## WORK ORDER
From the listing below, tally the lines that include "exchanged". Return only the total.

## DATA FOR REVIEW
Content starts

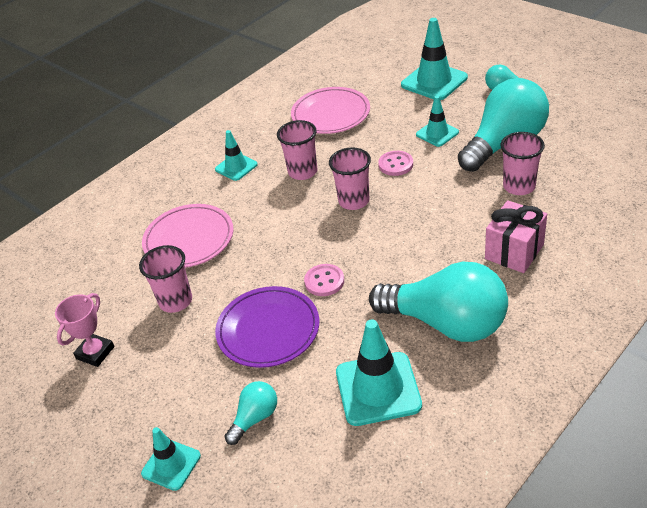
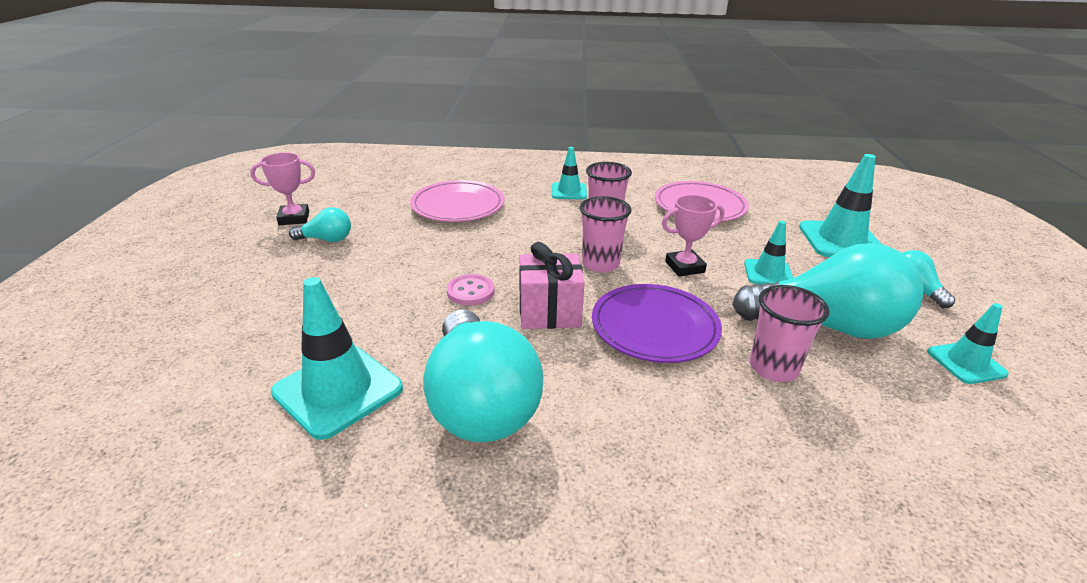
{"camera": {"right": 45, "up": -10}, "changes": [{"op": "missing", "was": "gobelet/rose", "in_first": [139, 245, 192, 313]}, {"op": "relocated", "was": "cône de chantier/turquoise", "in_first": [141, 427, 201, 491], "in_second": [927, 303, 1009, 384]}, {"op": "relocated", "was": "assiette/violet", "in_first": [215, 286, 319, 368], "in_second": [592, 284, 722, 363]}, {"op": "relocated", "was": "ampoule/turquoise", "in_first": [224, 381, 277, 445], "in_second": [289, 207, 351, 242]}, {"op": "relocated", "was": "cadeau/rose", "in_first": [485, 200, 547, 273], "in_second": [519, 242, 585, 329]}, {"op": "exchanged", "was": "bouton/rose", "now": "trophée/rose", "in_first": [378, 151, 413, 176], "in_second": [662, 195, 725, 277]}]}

Content ends
Content starts

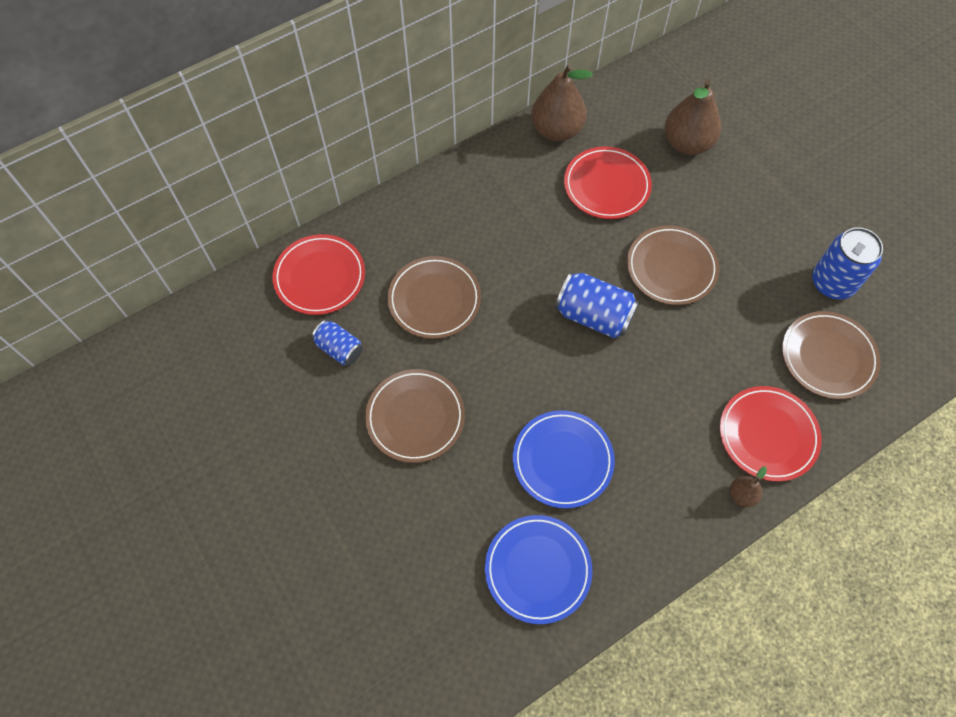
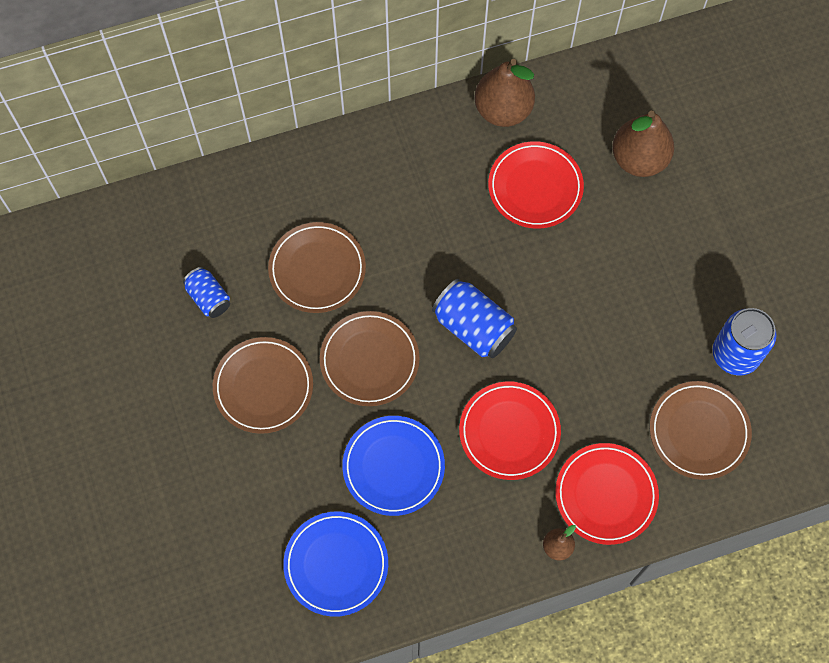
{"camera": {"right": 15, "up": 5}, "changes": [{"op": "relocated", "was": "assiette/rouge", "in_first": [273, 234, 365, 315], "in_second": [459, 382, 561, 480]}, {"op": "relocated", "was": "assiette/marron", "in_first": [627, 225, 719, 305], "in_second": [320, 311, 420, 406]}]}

Content ends
Content starts

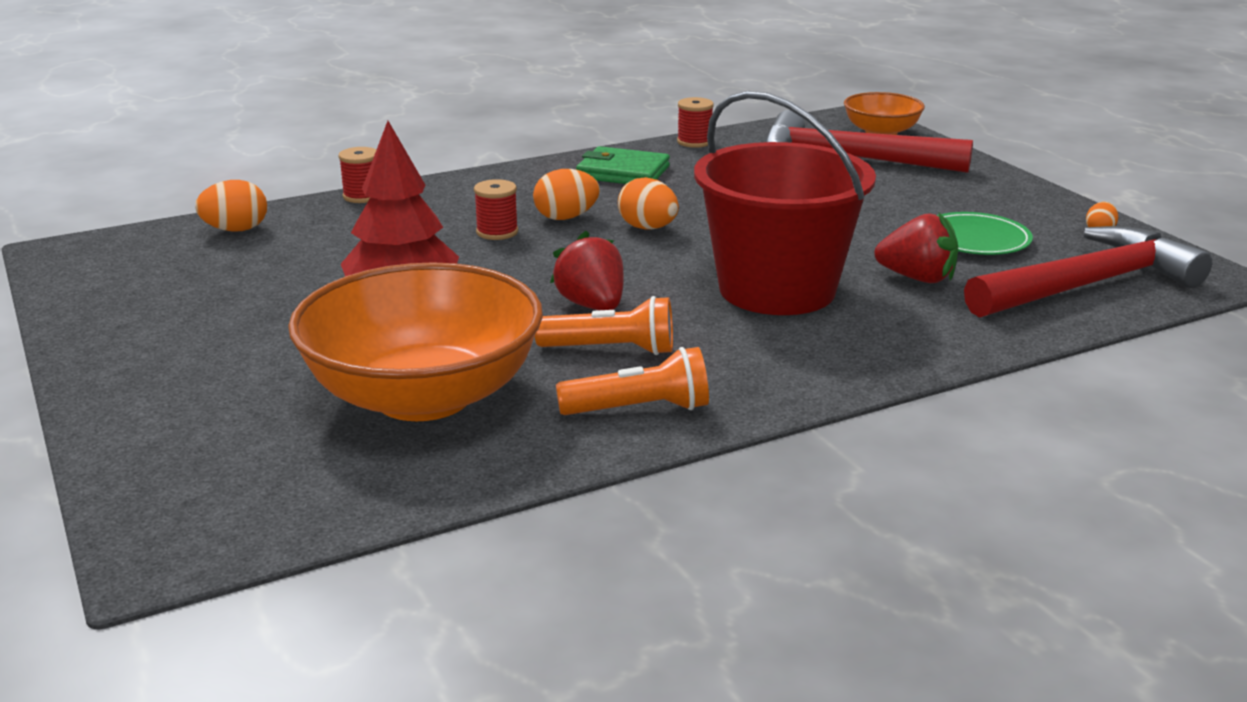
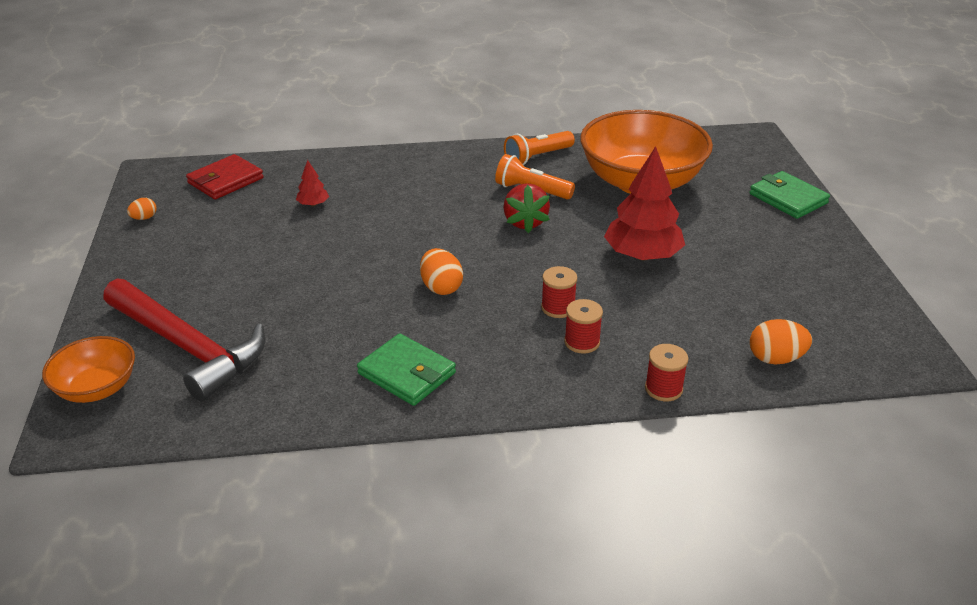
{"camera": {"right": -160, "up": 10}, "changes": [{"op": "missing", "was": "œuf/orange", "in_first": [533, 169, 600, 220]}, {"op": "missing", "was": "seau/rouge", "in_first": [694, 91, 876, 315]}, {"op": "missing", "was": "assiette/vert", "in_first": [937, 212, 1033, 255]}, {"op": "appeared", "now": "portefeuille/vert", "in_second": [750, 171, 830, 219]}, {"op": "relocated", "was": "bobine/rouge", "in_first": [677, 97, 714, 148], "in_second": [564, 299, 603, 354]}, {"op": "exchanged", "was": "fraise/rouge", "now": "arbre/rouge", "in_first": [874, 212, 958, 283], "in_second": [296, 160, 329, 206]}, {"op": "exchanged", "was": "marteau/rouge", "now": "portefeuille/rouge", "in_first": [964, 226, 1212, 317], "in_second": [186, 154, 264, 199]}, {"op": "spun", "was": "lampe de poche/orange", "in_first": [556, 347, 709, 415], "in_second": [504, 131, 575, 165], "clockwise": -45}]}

Content ends

## SOLUTION FOR THIS PROBLEM
2